§ EXERCISE
Your task is to output every record exactly as it is given.

*** EXTRACTED RECORDS Section Begins ***

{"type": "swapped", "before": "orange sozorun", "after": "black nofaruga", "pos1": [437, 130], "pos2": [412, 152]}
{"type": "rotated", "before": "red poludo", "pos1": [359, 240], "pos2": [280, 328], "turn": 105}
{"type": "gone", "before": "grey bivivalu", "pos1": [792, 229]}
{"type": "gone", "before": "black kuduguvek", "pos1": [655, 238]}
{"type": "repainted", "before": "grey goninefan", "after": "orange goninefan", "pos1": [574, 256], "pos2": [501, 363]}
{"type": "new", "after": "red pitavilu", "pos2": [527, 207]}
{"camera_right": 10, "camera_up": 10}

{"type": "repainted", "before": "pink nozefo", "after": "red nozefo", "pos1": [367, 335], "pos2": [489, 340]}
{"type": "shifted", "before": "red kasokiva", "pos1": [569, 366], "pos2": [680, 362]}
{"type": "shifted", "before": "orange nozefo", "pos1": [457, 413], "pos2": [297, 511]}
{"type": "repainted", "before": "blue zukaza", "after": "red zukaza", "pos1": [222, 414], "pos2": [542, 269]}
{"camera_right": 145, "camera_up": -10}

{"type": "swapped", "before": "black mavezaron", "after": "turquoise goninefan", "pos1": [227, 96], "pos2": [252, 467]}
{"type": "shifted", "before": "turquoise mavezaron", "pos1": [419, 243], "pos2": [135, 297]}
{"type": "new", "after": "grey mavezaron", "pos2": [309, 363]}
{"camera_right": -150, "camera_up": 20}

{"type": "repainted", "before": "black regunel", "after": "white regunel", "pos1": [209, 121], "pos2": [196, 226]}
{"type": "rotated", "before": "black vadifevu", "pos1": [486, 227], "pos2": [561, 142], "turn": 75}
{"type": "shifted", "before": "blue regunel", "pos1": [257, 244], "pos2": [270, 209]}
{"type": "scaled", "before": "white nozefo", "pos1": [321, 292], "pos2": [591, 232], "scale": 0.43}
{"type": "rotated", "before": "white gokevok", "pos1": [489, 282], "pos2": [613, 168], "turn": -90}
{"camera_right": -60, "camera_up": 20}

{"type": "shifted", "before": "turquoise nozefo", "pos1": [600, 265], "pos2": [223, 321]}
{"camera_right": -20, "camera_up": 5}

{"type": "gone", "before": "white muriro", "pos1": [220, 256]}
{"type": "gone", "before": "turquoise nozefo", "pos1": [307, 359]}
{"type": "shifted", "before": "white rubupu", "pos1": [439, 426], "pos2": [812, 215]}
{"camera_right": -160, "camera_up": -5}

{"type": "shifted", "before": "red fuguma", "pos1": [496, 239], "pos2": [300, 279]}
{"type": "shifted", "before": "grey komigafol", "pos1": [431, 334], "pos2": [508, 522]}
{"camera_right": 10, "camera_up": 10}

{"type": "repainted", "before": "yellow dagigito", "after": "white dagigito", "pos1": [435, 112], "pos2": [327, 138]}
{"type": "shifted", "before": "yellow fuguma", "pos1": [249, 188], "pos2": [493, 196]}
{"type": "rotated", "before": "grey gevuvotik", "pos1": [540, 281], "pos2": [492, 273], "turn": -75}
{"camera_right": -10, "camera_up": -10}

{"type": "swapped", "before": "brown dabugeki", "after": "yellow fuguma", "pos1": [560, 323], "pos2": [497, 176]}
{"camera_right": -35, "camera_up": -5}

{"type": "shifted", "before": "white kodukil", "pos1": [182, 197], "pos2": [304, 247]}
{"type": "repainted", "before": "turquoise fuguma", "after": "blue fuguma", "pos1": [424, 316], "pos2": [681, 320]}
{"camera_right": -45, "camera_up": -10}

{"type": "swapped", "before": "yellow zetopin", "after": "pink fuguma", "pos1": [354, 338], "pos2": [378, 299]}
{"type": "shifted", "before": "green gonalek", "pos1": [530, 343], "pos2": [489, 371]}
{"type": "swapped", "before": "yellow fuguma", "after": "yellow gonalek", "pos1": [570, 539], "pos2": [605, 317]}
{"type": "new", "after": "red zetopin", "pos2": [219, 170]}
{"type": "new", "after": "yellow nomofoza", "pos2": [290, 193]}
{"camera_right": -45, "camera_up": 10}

*** EXTRACTED RECORDS Section Ends ***

§ WRITTEN REPLY
{"type": "swapped", "before": "orange sozorun", "after": "black nofaruga", "pos1": [437, 130], "pos2": [412, 152]}
{"type": "rotated", "before": "red poludo", "pos1": [359, 240], "pos2": [280, 328], "turn": 105}
{"type": "gone", "before": "grey bivivalu", "pos1": [792, 229]}
{"type": "gone", "before": "black kuduguvek", "pos1": [655, 238]}
{"type": "repainted", "before": "grey goninefan", "after": "orange goninefan", "pos1": [574, 256], "pos2": [501, 363]}
{"type": "new", "after": "red pitavilu", "pos2": [527, 207]}
{"camera_right": 10, "camera_up": 10}

{"type": "repainted", "before": "pink nozefo", "after": "red nozefo", "pos1": [367, 335], "pos2": [489, 340]}
{"type": "shifted", "before": "red kasokiva", "pos1": [569, 366], "pos2": [680, 362]}
{"type": "shifted", "before": "orange nozefo", "pos1": [457, 413], "pos2": [297, 511]}
{"type": "repainted", "before": "blue zukaza", "after": "red zukaza", "pos1": [222, 414], "pos2": [542, 269]}
{"camera_right": 145, "camera_up": -10}

{"type": "swapped", "before": "black mavezaron", "after": "turquoise goninefan", "pos1": [227, 96], "pos2": [252, 467]}
{"type": "shifted", "before": "turquoise mavezaron", "pos1": [419, 243], "pos2": [135, 297]}
{"type": "new", "after": "grey mavezaron", "pos2": [309, 363]}
{"camera_right": -150, "camera_up": 20}

{"type": "repainted", "before": "black regunel", "after": "white regunel", "pos1": [209, 121], "pos2": [196, 226]}
{"type": "rotated", "before": "black vadifevu", "pos1": [486, 227], "pos2": [561, 142], "turn": 75}
{"type": "shifted", "before": "blue regunel", "pos1": [257, 244], "pos2": [270, 209]}
{"type": "scaled", "before": "white nozefo", "pos1": [321, 292], "pos2": [591, 232], "scale": 0.43}
{"type": "rotated", "before": "white gokevok", "pos1": [489, 282], "pos2": [613, 168], "turn": -90}
{"camera_right": -60, "camera_up": 20}

{"type": "shifted", "before": "turquoise nozefo", "pos1": [600, 265], "pos2": [223, 321]}
{"camera_right": -20, "camera_up": 5}

{"type": "gone", "before": "white muriro", "pos1": [220, 256]}
{"type": "gone", "before": "turquoise nozefo", "pos1": [307, 359]}
{"type": "shifted", "before": "white rubupu", "pos1": [439, 426], "pos2": [812, 215]}
{"camera_right": -160, "camera_up": -5}

{"type": "shifted", "before": "red fuguma", "pos1": [496, 239], "pos2": [300, 279]}
{"type": "shifted", "before": "grey komigafol", "pos1": [431, 334], "pos2": [508, 522]}
{"camera_right": 10, "camera_up": 10}

{"type": "repainted", "before": "yellow dagigito", "after": "white dagigito", "pos1": [435, 112], "pos2": [327, 138]}
{"type": "shifted", "before": "yellow fuguma", "pos1": [249, 188], "pos2": [493, 196]}
{"type": "rotated", "before": "grey gevuvotik", "pos1": [540, 281], "pos2": [492, 273], "turn": -75}
{"camera_right": -10, "camera_up": -10}

{"type": "swapped", "before": "brown dabugeki", "after": "yellow fuguma", "pos1": [560, 323], "pos2": [497, 176]}
{"camera_right": -35, "camera_up": -5}

{"type": "shifted", "before": "white kodukil", "pos1": [182, 197], "pos2": [304, 247]}
{"type": "repainted", "before": "turquoise fuguma", "after": "blue fuguma", "pos1": [424, 316], "pos2": [681, 320]}
{"camera_right": -45, "camera_up": -10}

{"type": "swapped", "before": "yellow zetopin", "after": "pink fuguma", "pos1": [354, 338], "pos2": [378, 299]}
{"type": "shifted", "before": "green gonalek", "pos1": [530, 343], "pos2": [489, 371]}
{"type": "swapped", "before": "yellow fuguma", "after": "yellow gonalek", "pos1": [570, 539], "pos2": [605, 317]}
{"type": "new", "after": "red zetopin", "pos2": [219, 170]}
{"type": "new", "after": "yellow nomofoza", "pos2": [290, 193]}
{"camera_right": -45, "camera_up": 10}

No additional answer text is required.